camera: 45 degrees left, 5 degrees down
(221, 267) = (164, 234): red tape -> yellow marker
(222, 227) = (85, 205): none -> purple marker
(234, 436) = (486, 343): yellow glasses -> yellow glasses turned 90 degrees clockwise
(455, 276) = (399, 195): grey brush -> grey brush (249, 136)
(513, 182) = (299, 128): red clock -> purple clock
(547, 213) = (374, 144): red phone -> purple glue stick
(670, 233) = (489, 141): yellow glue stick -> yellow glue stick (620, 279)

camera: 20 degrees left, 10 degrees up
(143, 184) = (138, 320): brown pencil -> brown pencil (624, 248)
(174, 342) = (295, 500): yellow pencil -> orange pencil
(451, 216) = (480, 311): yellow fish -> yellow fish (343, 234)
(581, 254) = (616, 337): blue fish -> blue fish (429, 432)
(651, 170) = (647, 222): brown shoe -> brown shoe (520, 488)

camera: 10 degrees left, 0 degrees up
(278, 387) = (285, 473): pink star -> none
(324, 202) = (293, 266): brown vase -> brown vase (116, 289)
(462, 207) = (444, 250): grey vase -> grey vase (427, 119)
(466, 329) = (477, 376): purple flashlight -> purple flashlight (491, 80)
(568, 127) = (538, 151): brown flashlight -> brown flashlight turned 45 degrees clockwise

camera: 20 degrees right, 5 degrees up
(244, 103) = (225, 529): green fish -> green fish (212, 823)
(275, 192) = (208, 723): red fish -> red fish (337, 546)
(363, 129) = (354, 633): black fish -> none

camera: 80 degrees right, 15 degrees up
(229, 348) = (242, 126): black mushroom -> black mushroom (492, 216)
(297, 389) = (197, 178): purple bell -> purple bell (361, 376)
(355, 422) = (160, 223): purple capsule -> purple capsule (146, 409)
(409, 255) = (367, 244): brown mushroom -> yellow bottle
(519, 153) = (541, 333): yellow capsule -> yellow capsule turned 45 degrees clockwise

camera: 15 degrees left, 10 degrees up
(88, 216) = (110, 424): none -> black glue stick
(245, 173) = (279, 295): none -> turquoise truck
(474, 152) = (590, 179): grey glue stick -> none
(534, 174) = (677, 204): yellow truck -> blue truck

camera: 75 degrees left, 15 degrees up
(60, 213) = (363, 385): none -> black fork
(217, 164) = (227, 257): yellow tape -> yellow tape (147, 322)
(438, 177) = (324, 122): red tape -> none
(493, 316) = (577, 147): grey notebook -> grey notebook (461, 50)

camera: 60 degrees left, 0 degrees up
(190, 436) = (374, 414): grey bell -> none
• • •
• [Exercise directions]: In the listing above, find the line containing "camera: 80 degrees right, 15 degrees up" and the line containing "(88, 216) = (110, 424): none". Output them and every line between, exactly, and nothing else.

• [Answer area]:
camera: 80 degrees right, 15 degrees up
(229, 348) = (242, 126): black mushroom -> black mushroom (492, 216)
(297, 389) = (197, 178): purple bell -> purple bell (361, 376)
(355, 422) = (160, 223): purple capsule -> purple capsule (146, 409)
(409, 255) = (367, 244): brown mushroom -> yellow bottle
(519, 153) = (541, 333): yellow capsule -> yellow capsule turned 45 degrees clockwise

camera: 15 degrees left, 10 degrees up
(88, 216) = (110, 424): none -> black glue stick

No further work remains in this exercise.